Data extracted from a collection:
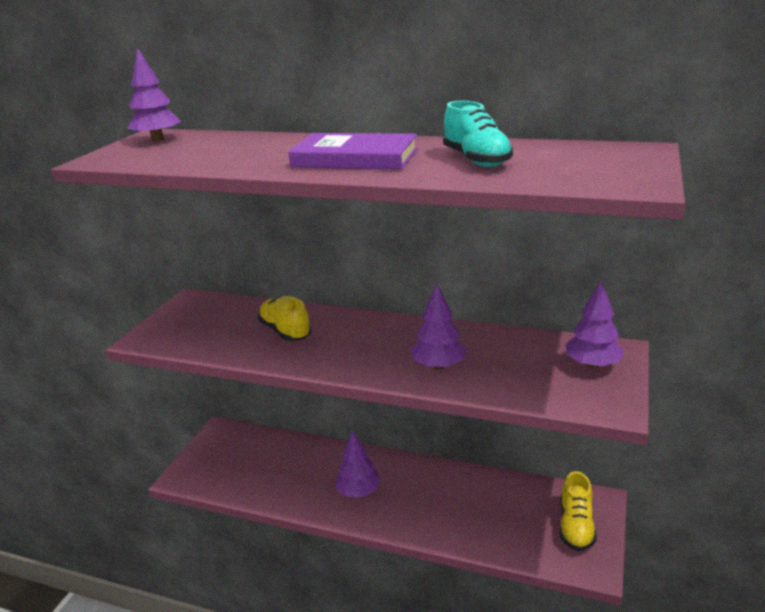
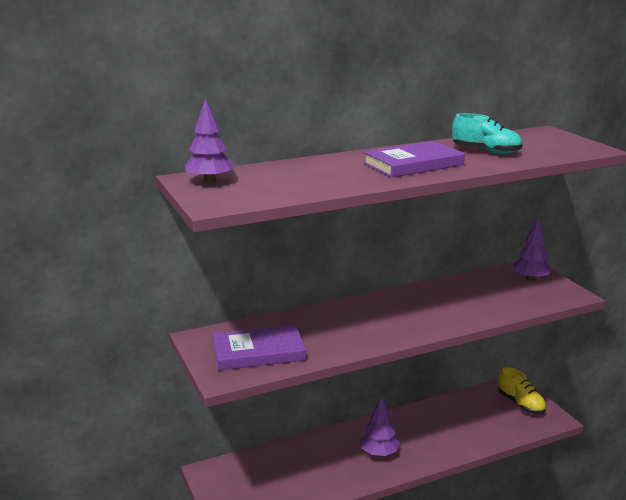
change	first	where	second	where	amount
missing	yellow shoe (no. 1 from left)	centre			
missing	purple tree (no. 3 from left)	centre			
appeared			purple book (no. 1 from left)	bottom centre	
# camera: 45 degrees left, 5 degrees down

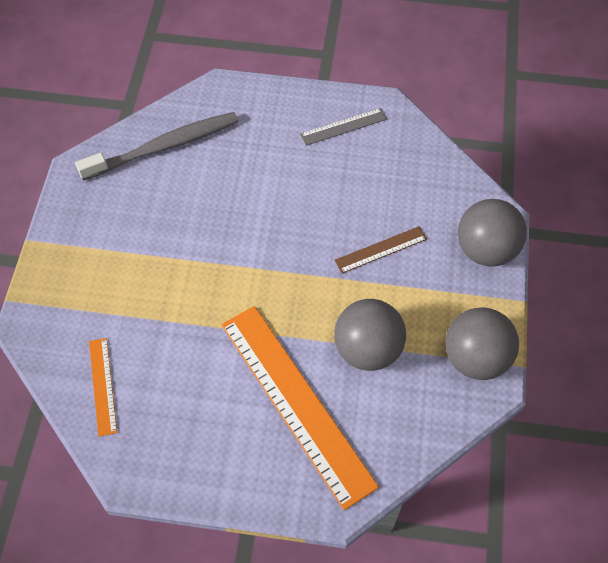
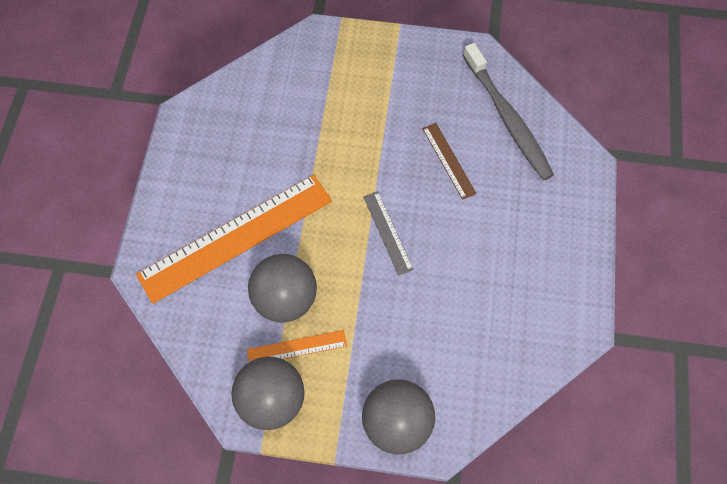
change	first	where	second	where	amount
relocated	orange ruler (no. 1 from left in the first image)	bottom left	orange ruler (no. 2 from left)	bottom centre	
relocated	grey ruler	top centre		centre	
relocated	brown ruler	centre		top centre	
# camera: 90 degrees right, 5 degrees up

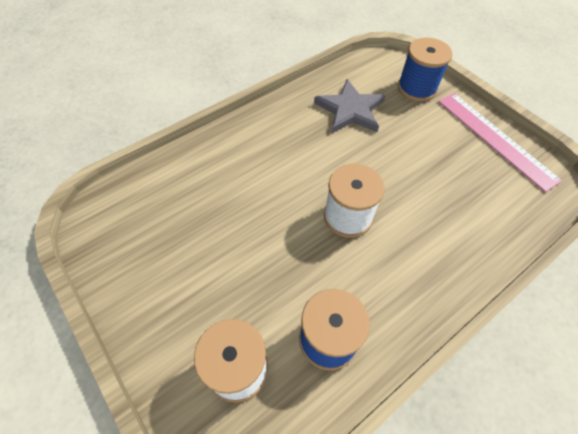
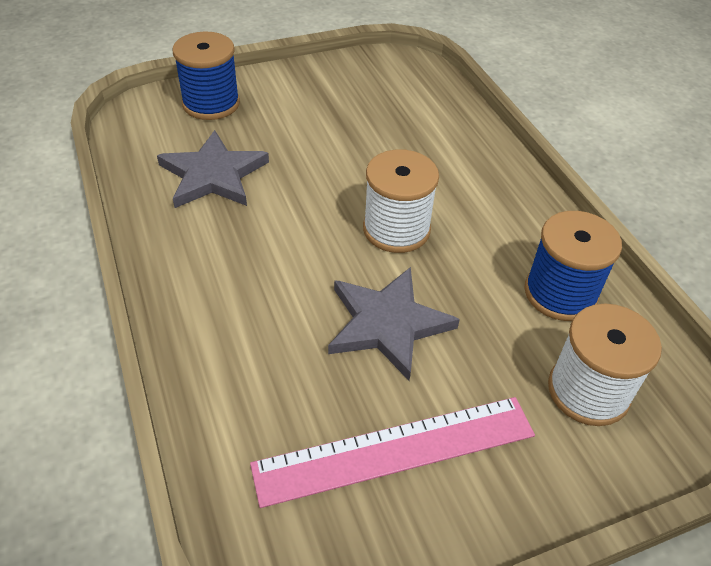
change	first	where	second	where	amount
relocated	pink ruler	top right		bottom centre	
appeared			grey star (no. 2 from left)	centre	
# camera: 75 degrees left, 10 degrees down

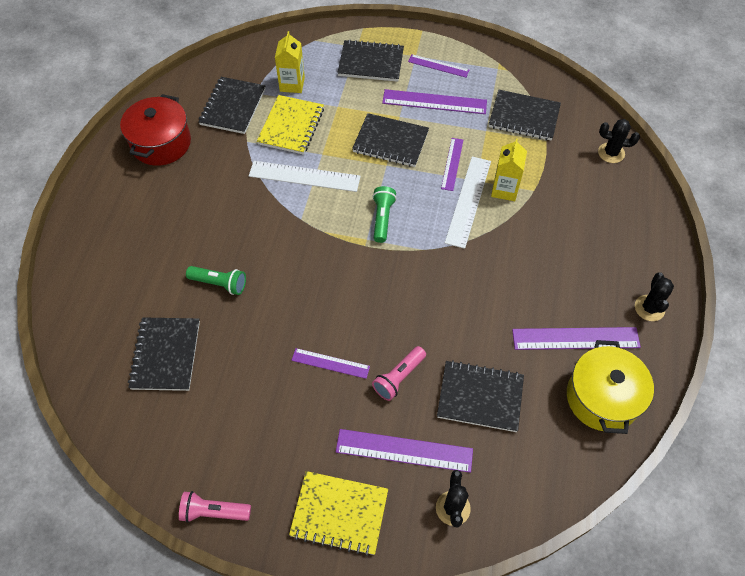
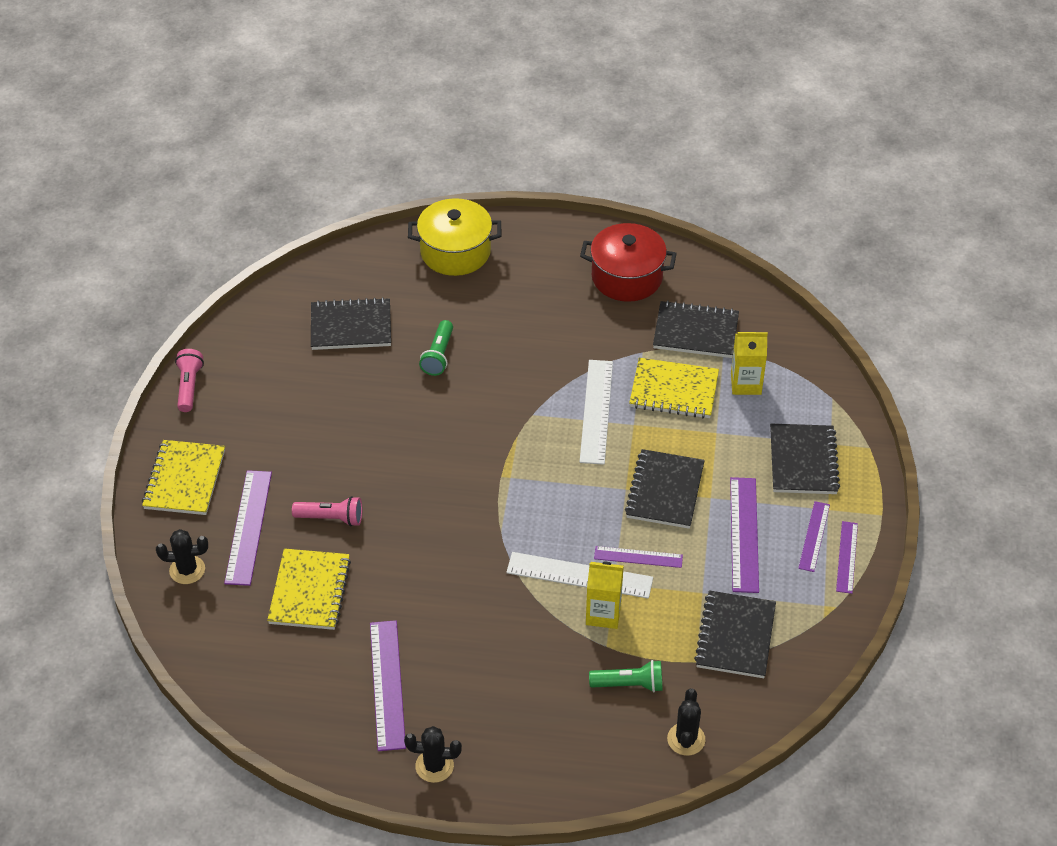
change	first	where	second	where	amount
relocated	purple ruler (no. 1 from left in the first image)	centre	purple ruler (no. 6 from left)	middle right	
relocated	green flashlight (no. 2 from left)	centre		bottom centre	
spun	pink flashlight (no. 2 from left)	centre		middle left	150 degrees clockwise
colour	black notebook (no. 5 from left)	bottom centre	yellow notebook (no. 2 from left)	bottom left	
relocated	yellow pot	bottom right		top centre	
# camera: 85 degrees right, 10 degrees down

▸ Work required
If pictures appear among the records, do not carry them over; retype the rest exactly.

▸ Response
change	first	where	second	where	amount
missing	yellow shoe (no. 1 from left)	centre			
missing	purple tree (no. 3 from left)	centre			
appeared			purple book (no. 1 from left)	bottom centre	
# camera: 45 degrees left, 5 degrees down

change	first	where	second	where	amount
relocated	orange ruler (no. 1 from left in the first image)	bottom left	orange ruler (no. 2 from left)	bottom centre	
relocated	grey ruler	top centre		centre	
relocated	brown ruler	centre		top centre	
# camera: 90 degrees right, 5 degrees up

change	first	where	second	where	amount
relocated	pink ruler	top right		bottom centre	
appeared			grey star (no. 2 from left)	centre	
# camera: 75 degrees left, 10 degrees down

change	first	where	second	where	amount
relocated	purple ruler (no. 1 from left in the first image)	centre	purple ruler (no. 6 from left)	middle right	
relocated	green flashlight (no. 2 from left)	centre		bottom centre	
spun	pink flashlight (no. 2 from left)	centre		middle left	150 degrees clockwise
colour	black notebook (no. 5 from left)	bottom centre	yellow notebook (no. 2 from left)	bottom left	
relocated	yellow pot	bottom right		top centre	
# camera: 85 degrees right, 10 degrees down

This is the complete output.